--- ABOUT THIS TASK ---
Each line below with the string "green" should be copied.

--- Stored data entries ---
————————
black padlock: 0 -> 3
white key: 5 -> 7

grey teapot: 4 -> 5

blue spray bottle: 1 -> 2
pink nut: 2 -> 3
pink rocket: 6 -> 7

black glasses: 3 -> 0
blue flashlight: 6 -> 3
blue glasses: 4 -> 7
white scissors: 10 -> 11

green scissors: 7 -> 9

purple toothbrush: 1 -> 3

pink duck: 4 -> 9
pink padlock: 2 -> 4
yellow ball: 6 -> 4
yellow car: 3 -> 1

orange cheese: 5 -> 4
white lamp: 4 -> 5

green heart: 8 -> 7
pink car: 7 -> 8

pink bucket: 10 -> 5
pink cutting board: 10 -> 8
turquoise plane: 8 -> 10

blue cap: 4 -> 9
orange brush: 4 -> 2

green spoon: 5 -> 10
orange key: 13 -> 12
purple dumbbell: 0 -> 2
————————
--- RESULT OF THIS EXERCISE ---
green scissors: 7 -> 9
green heart: 8 -> 7
green spoon: 5 -> 10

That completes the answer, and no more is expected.